*** RECORDS FOR THE EXERCISE Section Begins ***

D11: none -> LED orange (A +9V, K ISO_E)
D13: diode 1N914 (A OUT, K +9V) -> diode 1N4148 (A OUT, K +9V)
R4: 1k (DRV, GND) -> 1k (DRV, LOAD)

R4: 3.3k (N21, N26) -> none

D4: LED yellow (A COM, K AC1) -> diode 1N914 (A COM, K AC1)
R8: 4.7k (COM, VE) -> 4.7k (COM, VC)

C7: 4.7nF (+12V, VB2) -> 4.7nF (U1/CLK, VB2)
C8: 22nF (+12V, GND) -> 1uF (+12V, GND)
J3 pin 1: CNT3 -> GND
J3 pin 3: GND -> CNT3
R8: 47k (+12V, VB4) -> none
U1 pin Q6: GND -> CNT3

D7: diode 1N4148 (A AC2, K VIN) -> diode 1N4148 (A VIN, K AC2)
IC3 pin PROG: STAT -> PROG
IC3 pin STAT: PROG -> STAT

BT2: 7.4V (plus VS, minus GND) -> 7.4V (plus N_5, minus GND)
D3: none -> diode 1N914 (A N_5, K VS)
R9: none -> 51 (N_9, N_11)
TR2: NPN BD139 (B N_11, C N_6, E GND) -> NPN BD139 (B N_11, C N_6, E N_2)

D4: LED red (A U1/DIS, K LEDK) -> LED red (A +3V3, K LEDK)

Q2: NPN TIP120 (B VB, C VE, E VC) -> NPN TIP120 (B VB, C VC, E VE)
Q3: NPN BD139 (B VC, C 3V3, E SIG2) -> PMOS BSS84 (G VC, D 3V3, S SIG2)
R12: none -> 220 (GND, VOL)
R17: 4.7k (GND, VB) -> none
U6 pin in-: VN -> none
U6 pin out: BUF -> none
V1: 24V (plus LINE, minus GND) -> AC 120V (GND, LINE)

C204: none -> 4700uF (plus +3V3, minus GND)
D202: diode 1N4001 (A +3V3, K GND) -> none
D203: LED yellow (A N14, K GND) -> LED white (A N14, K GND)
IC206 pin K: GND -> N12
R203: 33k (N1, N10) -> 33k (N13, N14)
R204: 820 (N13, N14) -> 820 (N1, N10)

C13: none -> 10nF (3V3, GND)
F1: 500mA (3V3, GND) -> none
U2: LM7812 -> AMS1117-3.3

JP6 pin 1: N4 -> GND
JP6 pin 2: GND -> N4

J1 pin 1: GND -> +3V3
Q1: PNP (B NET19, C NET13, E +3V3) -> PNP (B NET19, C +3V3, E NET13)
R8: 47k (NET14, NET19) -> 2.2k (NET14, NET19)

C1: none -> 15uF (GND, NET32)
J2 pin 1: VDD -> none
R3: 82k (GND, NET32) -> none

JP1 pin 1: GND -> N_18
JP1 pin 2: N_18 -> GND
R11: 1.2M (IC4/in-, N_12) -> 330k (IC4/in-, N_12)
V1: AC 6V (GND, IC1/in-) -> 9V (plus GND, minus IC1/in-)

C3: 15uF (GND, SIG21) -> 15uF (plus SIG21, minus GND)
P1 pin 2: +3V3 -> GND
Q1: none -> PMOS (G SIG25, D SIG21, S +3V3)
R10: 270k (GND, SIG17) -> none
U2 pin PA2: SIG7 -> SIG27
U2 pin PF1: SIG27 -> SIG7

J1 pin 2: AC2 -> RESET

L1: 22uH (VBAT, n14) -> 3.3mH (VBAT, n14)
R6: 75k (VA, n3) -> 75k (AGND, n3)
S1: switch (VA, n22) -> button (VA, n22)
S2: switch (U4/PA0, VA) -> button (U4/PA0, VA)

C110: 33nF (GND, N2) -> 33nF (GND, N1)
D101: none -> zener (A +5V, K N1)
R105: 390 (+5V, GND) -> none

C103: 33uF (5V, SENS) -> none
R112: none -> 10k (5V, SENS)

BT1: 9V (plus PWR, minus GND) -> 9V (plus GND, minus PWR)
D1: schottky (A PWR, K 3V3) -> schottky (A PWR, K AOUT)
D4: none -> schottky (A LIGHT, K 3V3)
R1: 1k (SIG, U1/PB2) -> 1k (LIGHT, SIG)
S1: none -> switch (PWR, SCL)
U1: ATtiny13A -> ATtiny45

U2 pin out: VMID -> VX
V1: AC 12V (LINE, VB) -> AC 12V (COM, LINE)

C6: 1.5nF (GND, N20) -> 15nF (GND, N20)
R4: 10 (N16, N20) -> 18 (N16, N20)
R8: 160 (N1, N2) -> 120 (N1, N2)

*** RECORDS FOR THE EXERCISE Section Ends ***

- WHAT IS NEEDED: An exact copy of the listing above is what is wanted.

- RESPONSE BOX:
D11: none -> LED orange (A +9V, K ISO_E)
D13: diode 1N914 (A OUT, K +9V) -> diode 1N4148 (A OUT, K +9V)
R4: 1k (DRV, GND) -> 1k (DRV, LOAD)

R4: 3.3k (N21, N26) -> none

D4: LED yellow (A COM, K AC1) -> diode 1N914 (A COM, K AC1)
R8: 4.7k (COM, VE) -> 4.7k (COM, VC)

C7: 4.7nF (+12V, VB2) -> 4.7nF (U1/CLK, VB2)
C8: 22nF (+12V, GND) -> 1uF (+12V, GND)
J3 pin 1: CNT3 -> GND
J3 pin 3: GND -> CNT3
R8: 47k (+12V, VB4) -> none
U1 pin Q6: GND -> CNT3

D7: diode 1N4148 (A AC2, K VIN) -> diode 1N4148 (A VIN, K AC2)
IC3 pin PROG: STAT -> PROG
IC3 pin STAT: PROG -> STAT

BT2: 7.4V (plus VS, minus GND) -> 7.4V (plus N_5, minus GND)
D3: none -> diode 1N914 (A N_5, K VS)
R9: none -> 51 (N_9, N_11)
TR2: NPN BD139 (B N_11, C N_6, E GND) -> NPN BD139 (B N_11, C N_6, E N_2)

D4: LED red (A U1/DIS, K LEDK) -> LED red (A +3V3, K LEDK)

Q2: NPN TIP120 (B VB, C VE, E VC) -> NPN TIP120 (B VB, C VC, E VE)
Q3: NPN BD139 (B VC, C 3V3, E SIG2) -> PMOS BSS84 (G VC, D 3V3, S SIG2)
R12: none -> 220 (GND, VOL)
R17: 4.7k (GND, VB) -> none
U6 pin in-: VN -> none
U6 pin out: BUF -> none
V1: 24V (plus LINE, minus GND) -> AC 120V (GND, LINE)

C204: none -> 4700uF (plus +3V3, minus GND)
D202: diode 1N4001 (A +3V3, K GND) -> none
D203: LED yellow (A N14, K GND) -> LED white (A N14, K GND)
IC206 pin K: GND -> N12
R203: 33k (N1, N10) -> 33k (N13, N14)
R204: 820 (N13, N14) -> 820 (N1, N10)

C13: none -> 10nF (3V3, GND)
F1: 500mA (3V3, GND) -> none
U2: LM7812 -> AMS1117-3.3

JP6 pin 1: N4 -> GND
JP6 pin 2: GND -> N4

J1 pin 1: GND -> +3V3
Q1: PNP (B NET19, C NET13, E +3V3) -> PNP (B NET19, C +3V3, E NET13)
R8: 47k (NET14, NET19) -> 2.2k (NET14, NET19)

C1: none -> 15uF (GND, NET32)
J2 pin 1: VDD -> none
R3: 82k (GND, NET32) -> none

JP1 pin 1: GND -> N_18
JP1 pin 2: N_18 -> GND
R11: 1.2M (IC4/in-, N_12) -> 330k (IC4/in-, N_12)
V1: AC 6V (GND, IC1/in-) -> 9V (plus GND, minus IC1/in-)

C3: 15uF (GND, SIG21) -> 15uF (plus SIG21, minus GND)
P1 pin 2: +3V3 -> GND
Q1: none -> PMOS (G SIG25, D SIG21, S +3V3)
R10: 270k (GND, SIG17) -> none
U2 pin PA2: SIG7 -> SIG27
U2 pin PF1: SIG27 -> SIG7

J1 pin 2: AC2 -> RESET

L1: 22uH (VBAT, n14) -> 3.3mH (VBAT, n14)
R6: 75k (VA, n3) -> 75k (AGND, n3)
S1: switch (VA, n22) -> button (VA, n22)
S2: switch (U4/PA0, VA) -> button (U4/PA0, VA)

C110: 33nF (GND, N2) -> 33nF (GND, N1)
D101: none -> zener (A +5V, K N1)
R105: 390 (+5V, GND) -> none

C103: 33uF (5V, SENS) -> none
R112: none -> 10k (5V, SENS)

BT1: 9V (plus PWR, minus GND) -> 9V (plus GND, minus PWR)
D1: schottky (A PWR, K 3V3) -> schottky (A PWR, K AOUT)
D4: none -> schottky (A LIGHT, K 3V3)
R1: 1k (SIG, U1/PB2) -> 1k (LIGHT, SIG)
S1: none -> switch (PWR, SCL)
U1: ATtiny13A -> ATtiny45

U2 pin out: VMID -> VX
V1: AC 12V (LINE, VB) -> AC 12V (COM, LINE)

C6: 1.5nF (GND, N20) -> 15nF (GND, N20)
R4: 10 (N16, N20) -> 18 (N16, N20)
R8: 160 (N1, N2) -> 120 (N1, N2)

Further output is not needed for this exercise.